The entries are to be reproduced verbatim, with all pictures omitted.

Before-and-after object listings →
————————

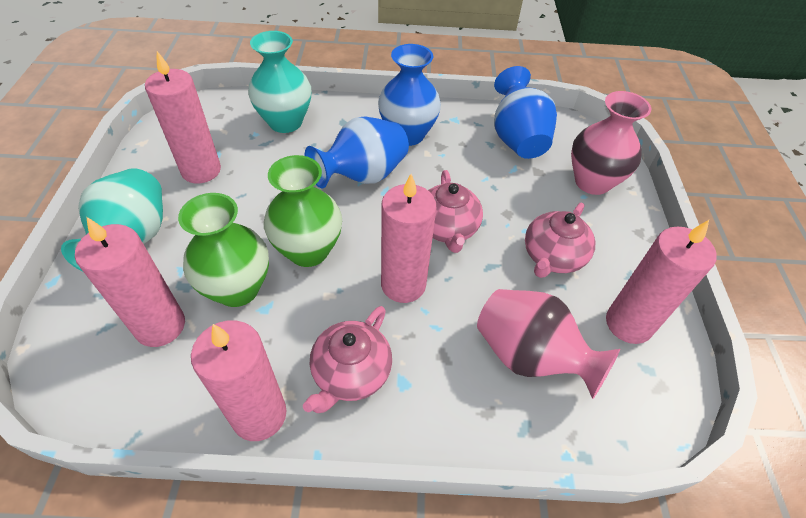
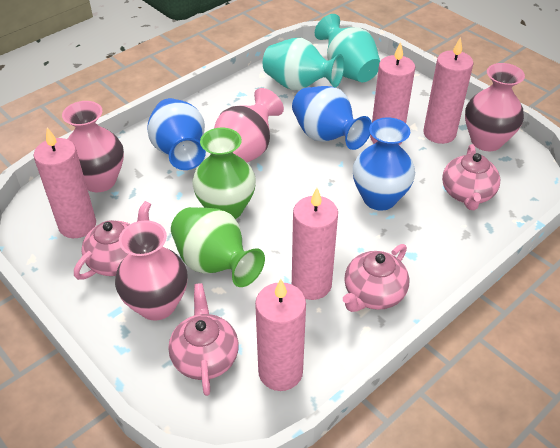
pink teapot: 3 -> 4
pink vase: 2 -> 4

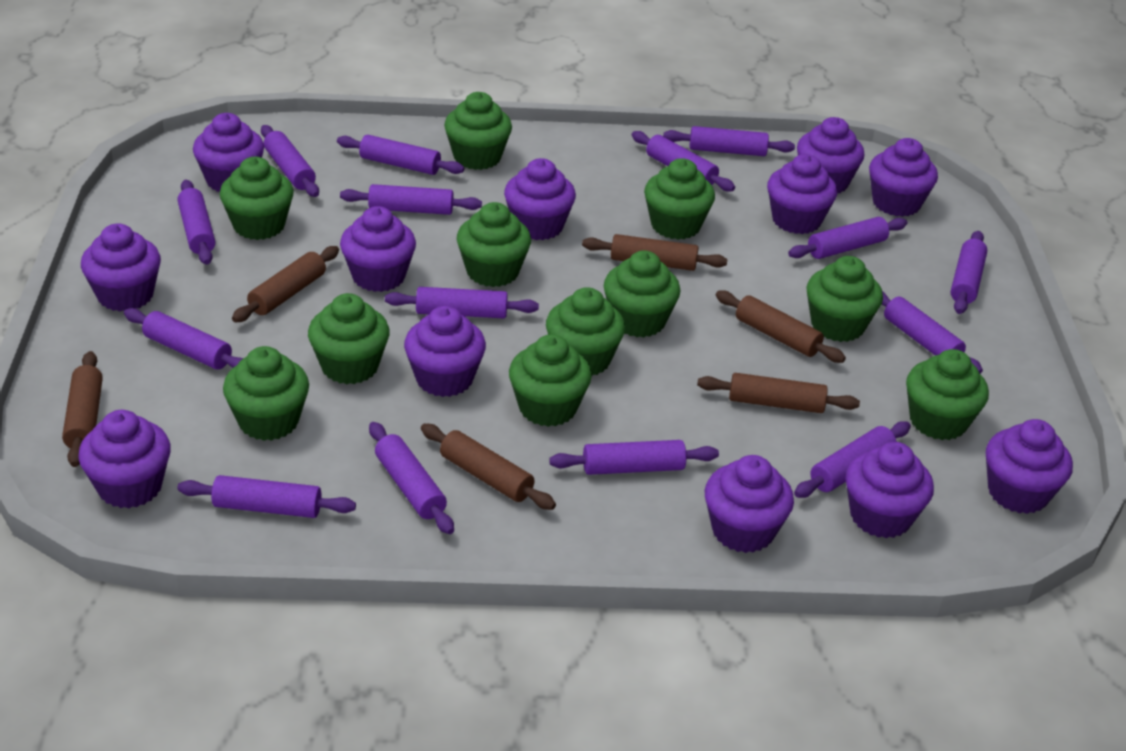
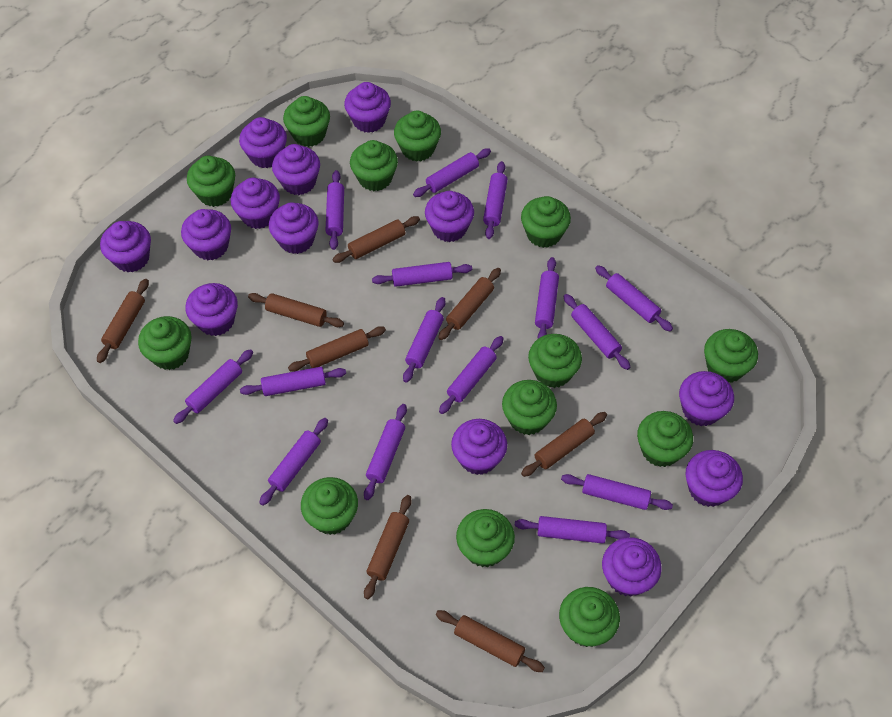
brown rolling pin: 6 -> 8
green cupcake: 11 -> 13
purple cupcake: 12 -> 13

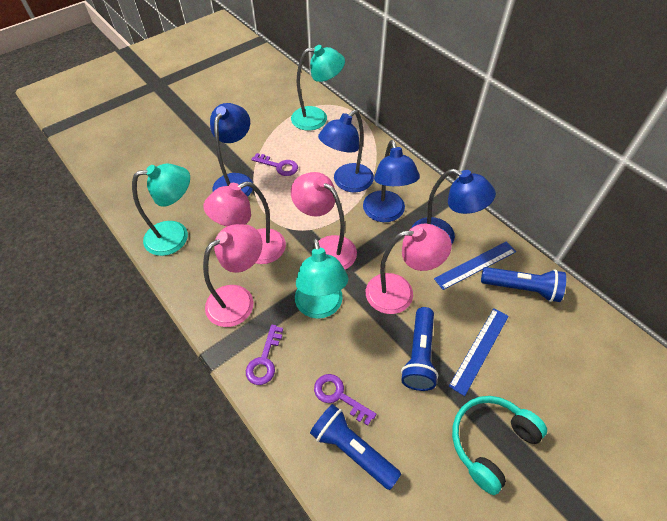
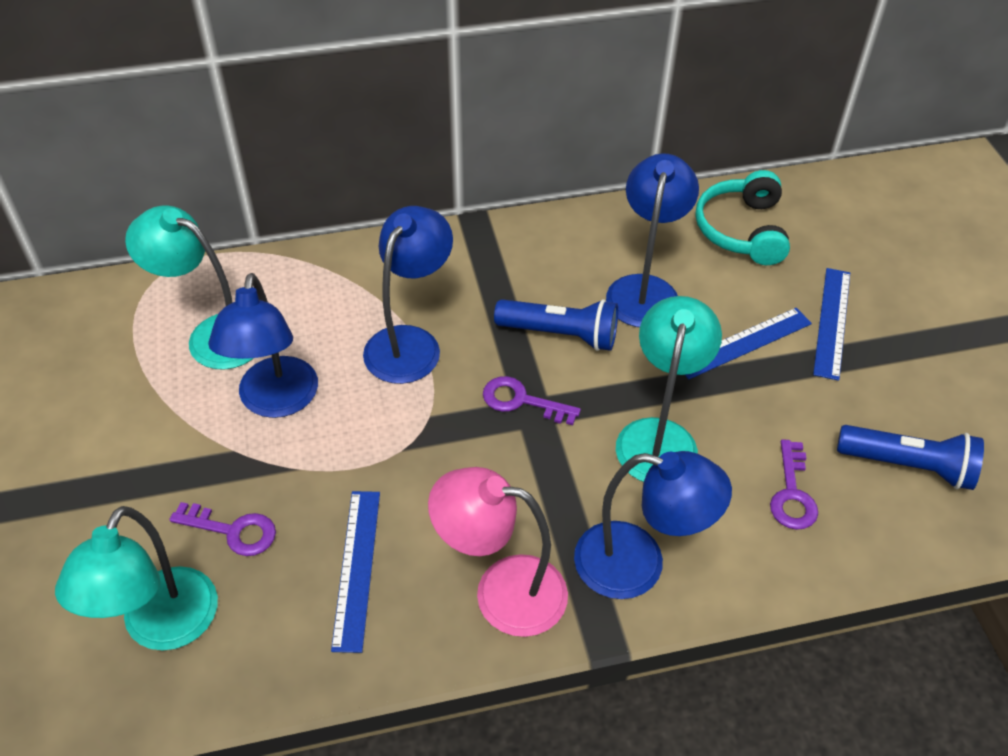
blue flashlight: 3 -> 2
blue ruler: 2 -> 3
pink lamp: 4 -> 1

————————

EXPECTED OUTPUT →
pink teapot: 3 -> 4
pink vase: 2 -> 4

brown rolling pin: 6 -> 8
green cupcake: 11 -> 13
purple cupcake: 12 -> 13

blue flashlight: 3 -> 2
blue ruler: 2 -> 3
pink lamp: 4 -> 1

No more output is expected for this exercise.